--- Données d'entrée ---

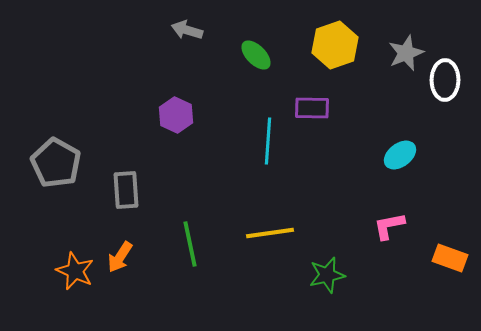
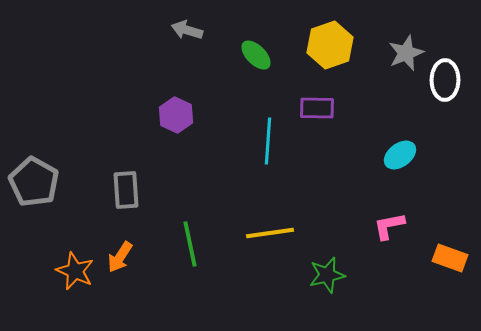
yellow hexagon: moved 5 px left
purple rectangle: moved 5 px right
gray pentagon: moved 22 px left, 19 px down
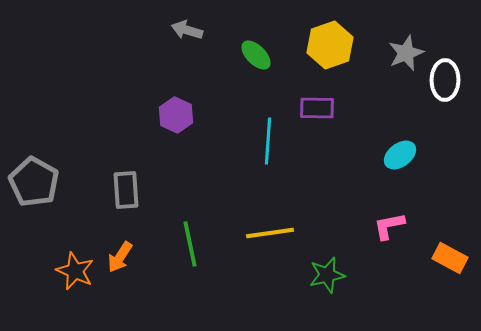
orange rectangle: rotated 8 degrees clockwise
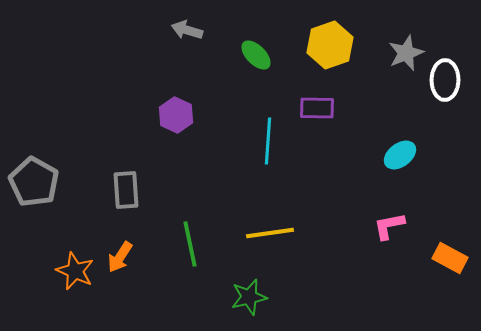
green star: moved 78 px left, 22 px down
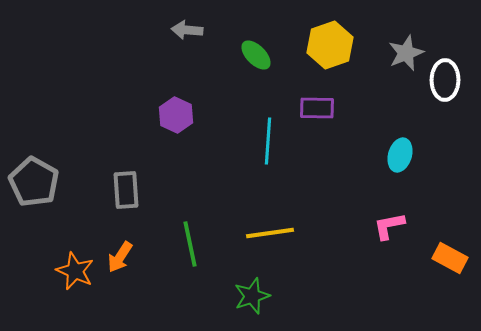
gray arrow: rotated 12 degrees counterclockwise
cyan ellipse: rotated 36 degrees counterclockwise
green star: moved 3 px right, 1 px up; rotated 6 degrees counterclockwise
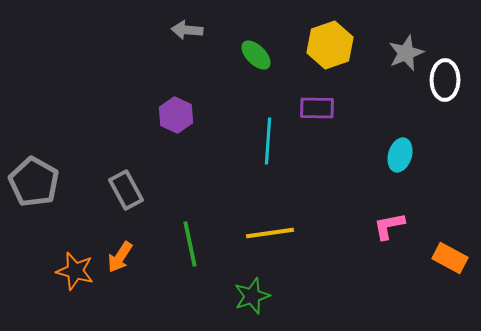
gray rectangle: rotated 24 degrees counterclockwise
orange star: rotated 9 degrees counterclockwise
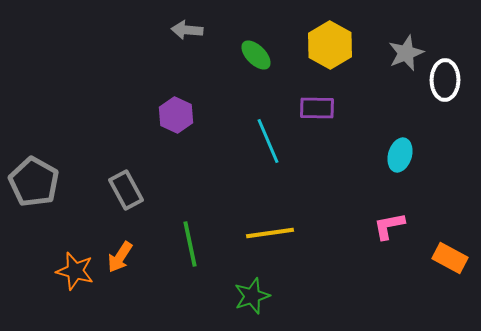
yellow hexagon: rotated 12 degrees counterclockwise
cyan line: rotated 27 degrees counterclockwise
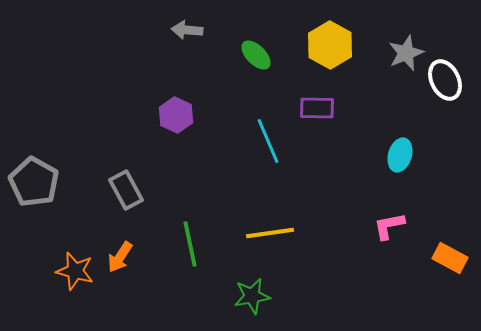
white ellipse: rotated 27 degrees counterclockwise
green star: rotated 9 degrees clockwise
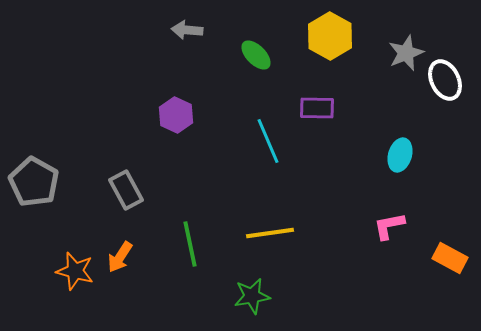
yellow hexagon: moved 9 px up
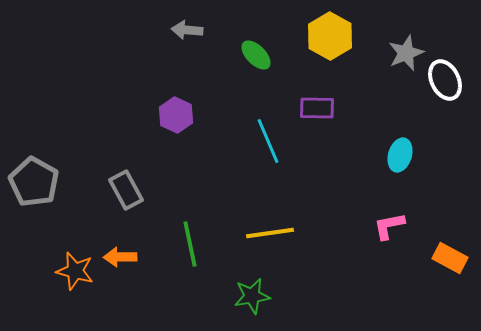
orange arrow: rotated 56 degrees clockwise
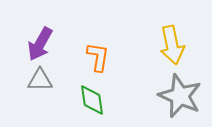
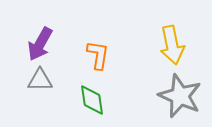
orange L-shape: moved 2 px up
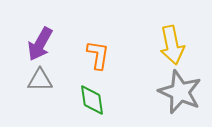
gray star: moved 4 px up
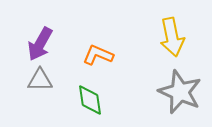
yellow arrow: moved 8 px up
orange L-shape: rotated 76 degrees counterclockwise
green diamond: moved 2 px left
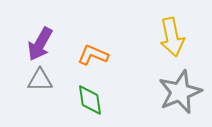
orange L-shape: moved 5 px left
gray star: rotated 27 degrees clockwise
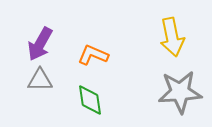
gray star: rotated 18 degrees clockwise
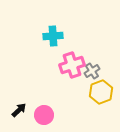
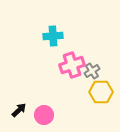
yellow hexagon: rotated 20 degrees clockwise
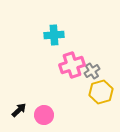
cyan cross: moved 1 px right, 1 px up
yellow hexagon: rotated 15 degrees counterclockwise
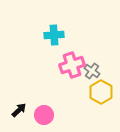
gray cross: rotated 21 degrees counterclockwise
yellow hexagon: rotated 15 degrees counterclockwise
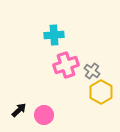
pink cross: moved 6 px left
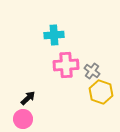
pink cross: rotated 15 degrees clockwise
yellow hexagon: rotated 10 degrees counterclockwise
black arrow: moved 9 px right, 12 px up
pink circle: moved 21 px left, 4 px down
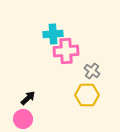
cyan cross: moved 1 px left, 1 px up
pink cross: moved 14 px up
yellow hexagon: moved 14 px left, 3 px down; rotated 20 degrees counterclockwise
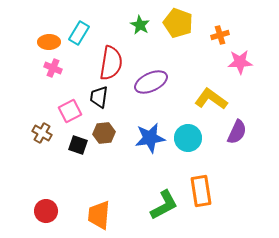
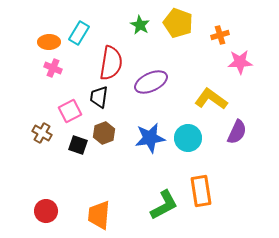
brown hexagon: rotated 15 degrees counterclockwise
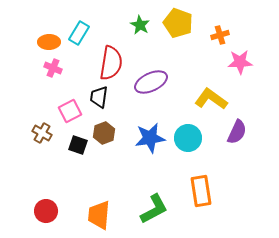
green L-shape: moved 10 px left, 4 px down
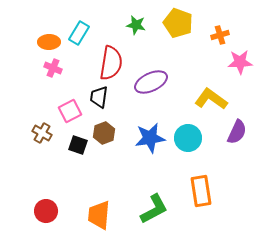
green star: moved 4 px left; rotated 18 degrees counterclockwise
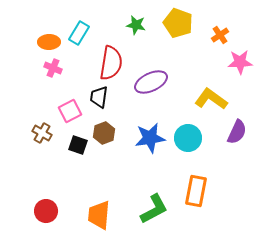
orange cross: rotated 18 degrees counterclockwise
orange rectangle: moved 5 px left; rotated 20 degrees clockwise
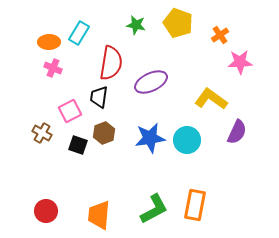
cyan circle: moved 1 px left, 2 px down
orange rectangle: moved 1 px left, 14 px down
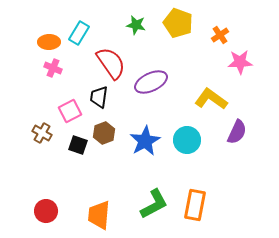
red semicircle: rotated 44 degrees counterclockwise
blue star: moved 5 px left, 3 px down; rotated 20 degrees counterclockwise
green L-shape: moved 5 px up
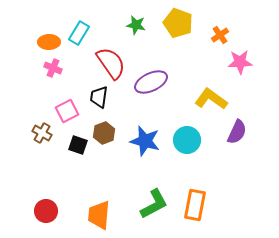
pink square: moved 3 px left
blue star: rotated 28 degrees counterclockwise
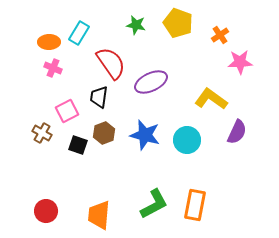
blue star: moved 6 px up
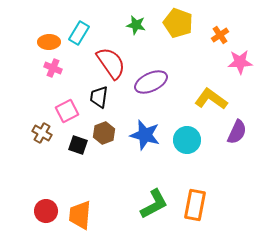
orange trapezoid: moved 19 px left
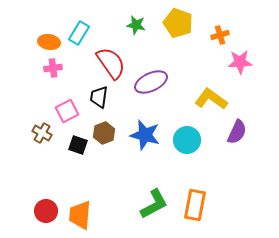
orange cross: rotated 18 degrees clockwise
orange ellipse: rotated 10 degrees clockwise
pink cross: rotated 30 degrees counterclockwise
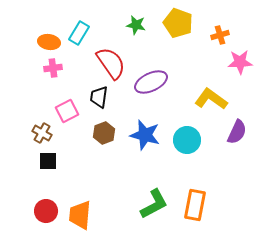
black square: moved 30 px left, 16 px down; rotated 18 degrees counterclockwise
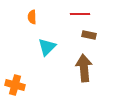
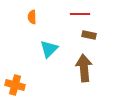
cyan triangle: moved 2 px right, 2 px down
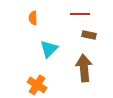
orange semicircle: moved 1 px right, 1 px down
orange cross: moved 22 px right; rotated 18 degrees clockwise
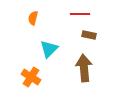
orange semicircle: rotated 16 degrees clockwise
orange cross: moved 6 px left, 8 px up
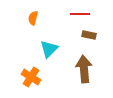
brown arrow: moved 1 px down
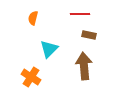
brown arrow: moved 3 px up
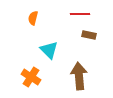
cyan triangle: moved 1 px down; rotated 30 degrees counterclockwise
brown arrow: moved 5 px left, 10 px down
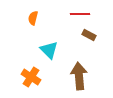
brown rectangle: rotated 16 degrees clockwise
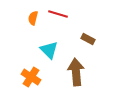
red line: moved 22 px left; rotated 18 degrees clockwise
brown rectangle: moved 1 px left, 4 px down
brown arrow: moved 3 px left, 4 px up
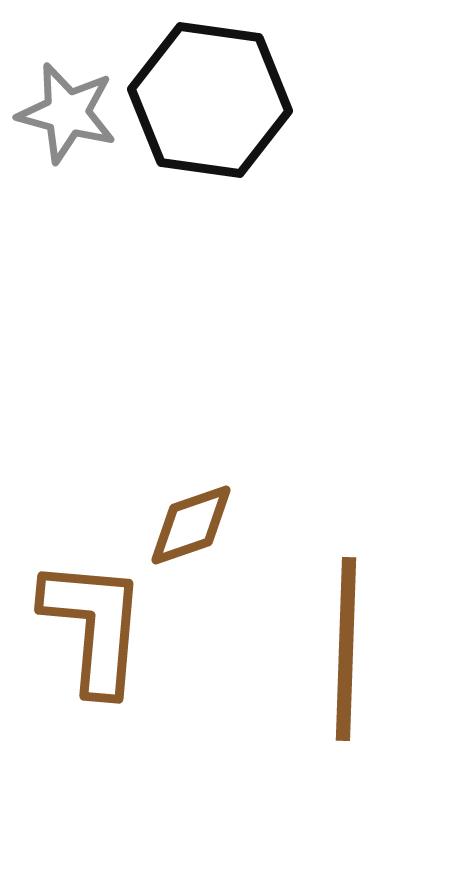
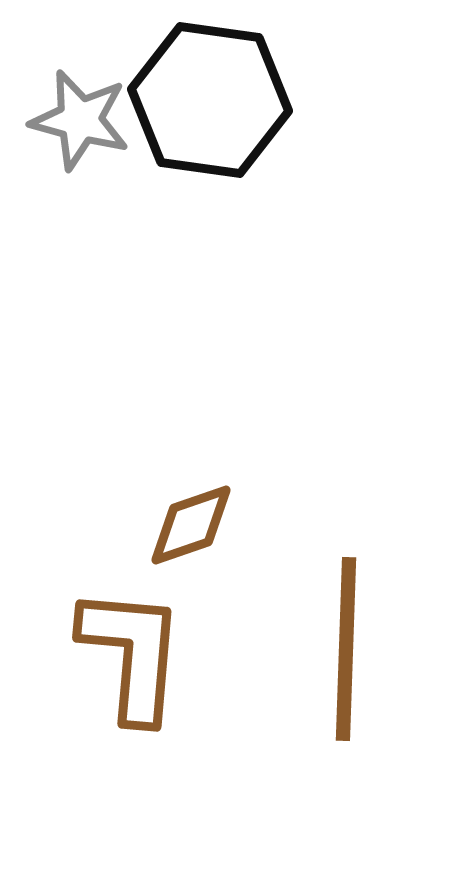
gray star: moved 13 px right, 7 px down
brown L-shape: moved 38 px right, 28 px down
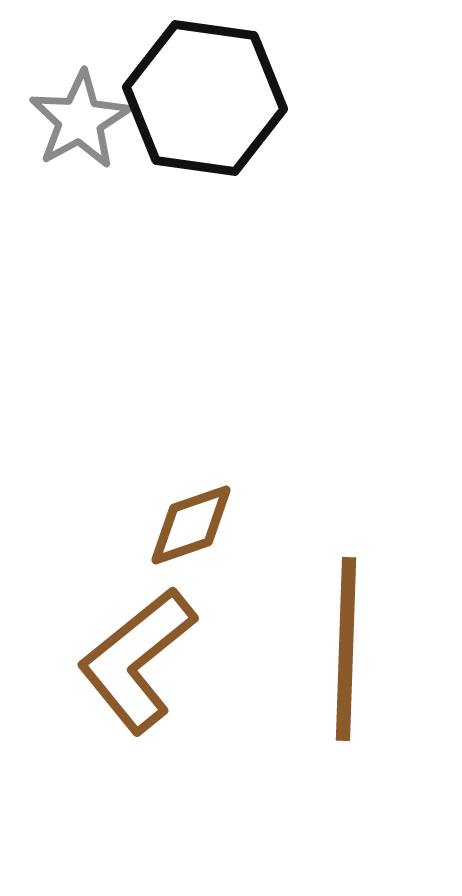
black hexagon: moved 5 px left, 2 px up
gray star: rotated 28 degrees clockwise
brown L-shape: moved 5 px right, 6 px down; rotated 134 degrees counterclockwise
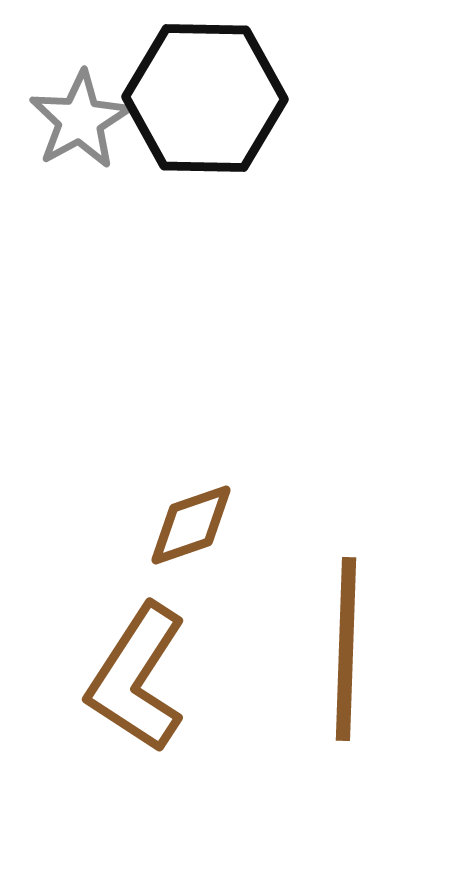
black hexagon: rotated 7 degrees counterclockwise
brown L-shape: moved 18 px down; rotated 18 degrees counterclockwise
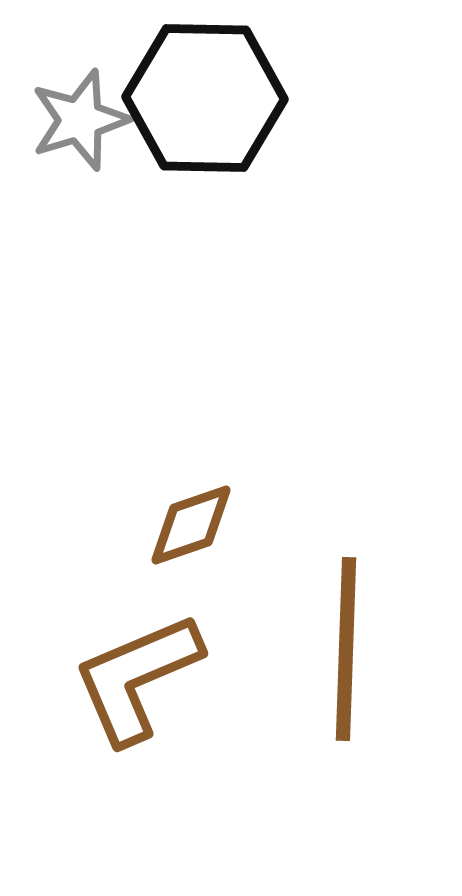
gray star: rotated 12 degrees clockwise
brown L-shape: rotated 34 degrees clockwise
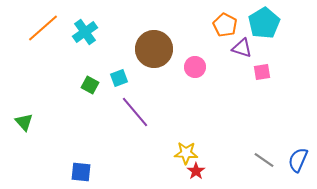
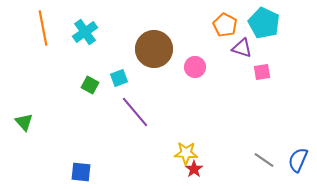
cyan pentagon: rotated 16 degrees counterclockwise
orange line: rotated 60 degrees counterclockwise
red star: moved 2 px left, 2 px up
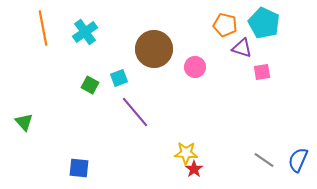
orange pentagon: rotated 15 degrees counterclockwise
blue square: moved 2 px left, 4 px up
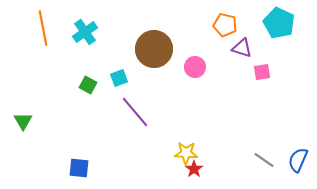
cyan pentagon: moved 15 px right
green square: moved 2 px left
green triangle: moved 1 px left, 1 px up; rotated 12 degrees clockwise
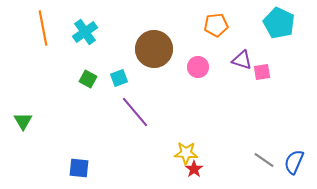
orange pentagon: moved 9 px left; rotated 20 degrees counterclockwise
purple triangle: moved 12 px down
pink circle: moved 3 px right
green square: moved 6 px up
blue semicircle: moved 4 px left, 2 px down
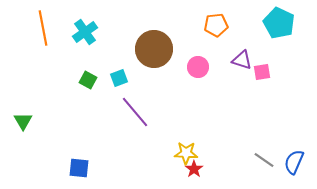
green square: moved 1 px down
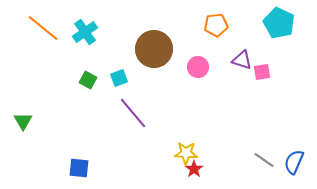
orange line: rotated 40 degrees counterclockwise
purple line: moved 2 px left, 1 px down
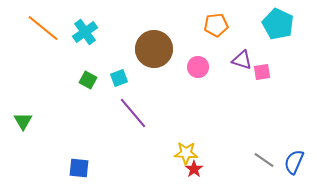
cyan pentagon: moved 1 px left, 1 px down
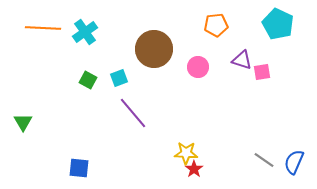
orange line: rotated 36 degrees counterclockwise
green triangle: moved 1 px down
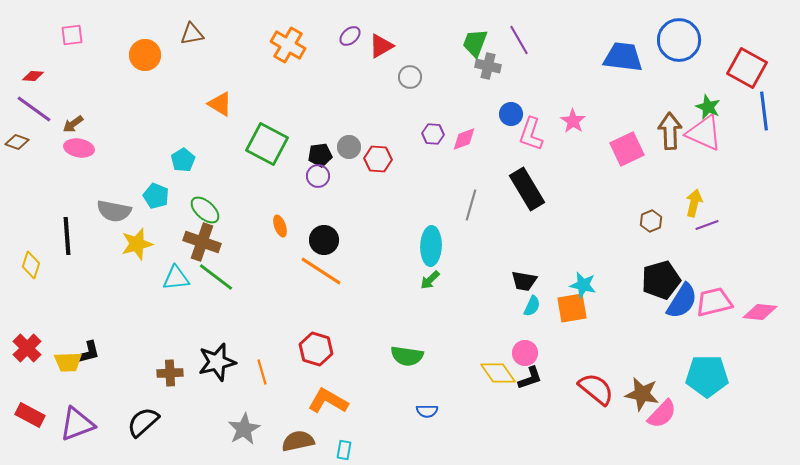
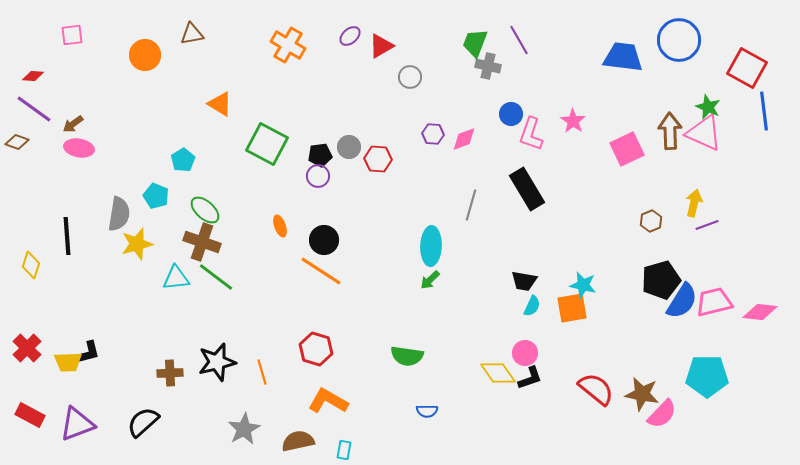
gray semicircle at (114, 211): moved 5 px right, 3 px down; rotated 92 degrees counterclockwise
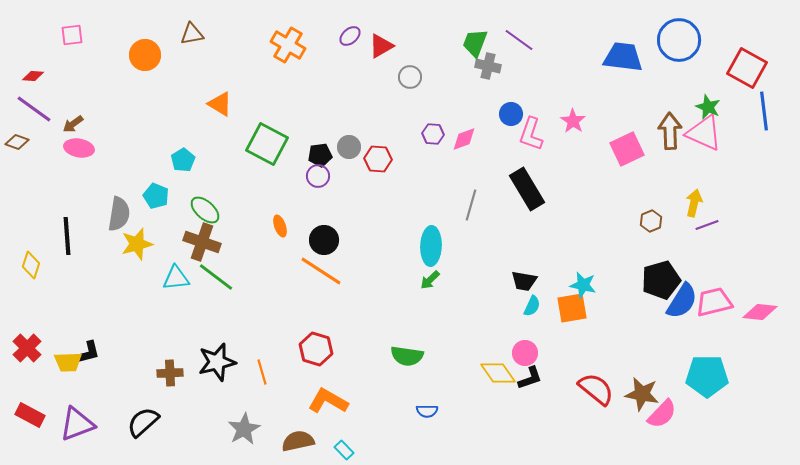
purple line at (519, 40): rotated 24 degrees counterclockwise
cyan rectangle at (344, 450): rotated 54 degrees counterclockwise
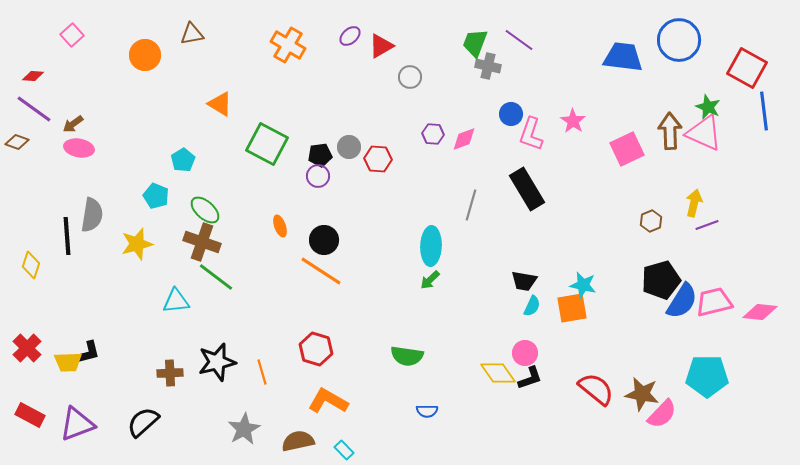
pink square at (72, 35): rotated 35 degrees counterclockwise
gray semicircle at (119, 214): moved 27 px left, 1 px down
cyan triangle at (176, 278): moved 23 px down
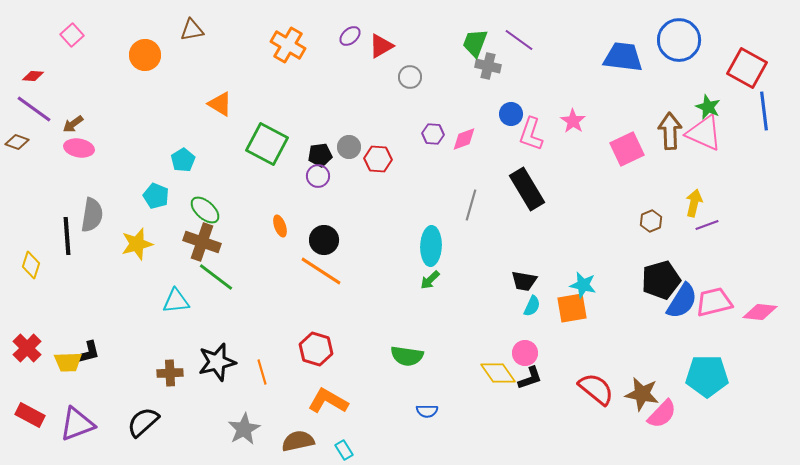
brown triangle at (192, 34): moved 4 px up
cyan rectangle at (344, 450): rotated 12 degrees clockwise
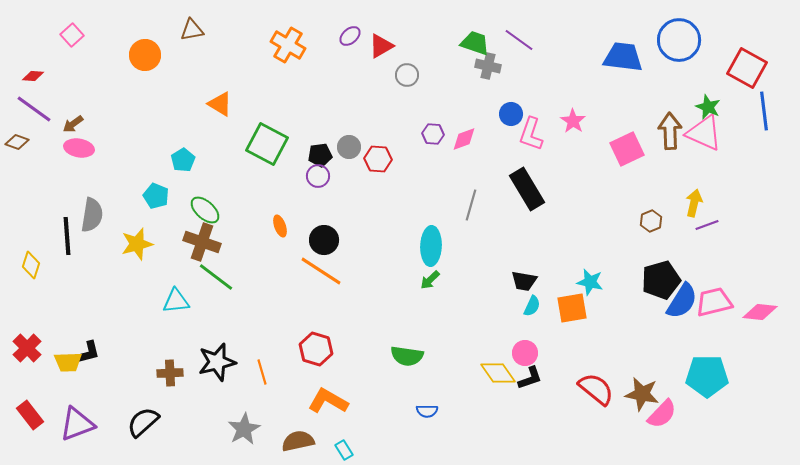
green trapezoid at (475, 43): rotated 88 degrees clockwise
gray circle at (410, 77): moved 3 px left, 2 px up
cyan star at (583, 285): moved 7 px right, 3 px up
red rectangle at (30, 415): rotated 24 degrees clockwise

---

Problème à traiter
Extrayez des entrées ci-dessus les lignes allant de la ligne contenant « cyan pentagon: moved 15 px right » à la ligne contenant « cyan rectangle at (344, 450): rotated 54 », ces deux lignes comprises, et recopiez-les à l'identique. Merci de laisser les images de côté dans votre réponse.

Réponse complète
cyan pentagon: moved 15 px right
green square: moved 2 px left
green triangle: moved 1 px left, 1 px up; rotated 12 degrees clockwise
orange pentagon: moved 9 px left; rotated 20 degrees counterclockwise
purple triangle: moved 12 px down
pink circle: moved 3 px right
green square: moved 6 px up
blue semicircle: moved 4 px left, 2 px down
green square: moved 1 px down
orange line: rotated 40 degrees counterclockwise
purple line: moved 2 px left, 1 px down
cyan pentagon: moved 1 px left, 1 px down
orange line: rotated 36 degrees counterclockwise
green triangle: moved 1 px down
gray semicircle at (114, 211): moved 5 px right, 3 px down; rotated 92 degrees counterclockwise
purple line at (519, 40): rotated 24 degrees counterclockwise
cyan rectangle at (344, 450): rotated 54 degrees counterclockwise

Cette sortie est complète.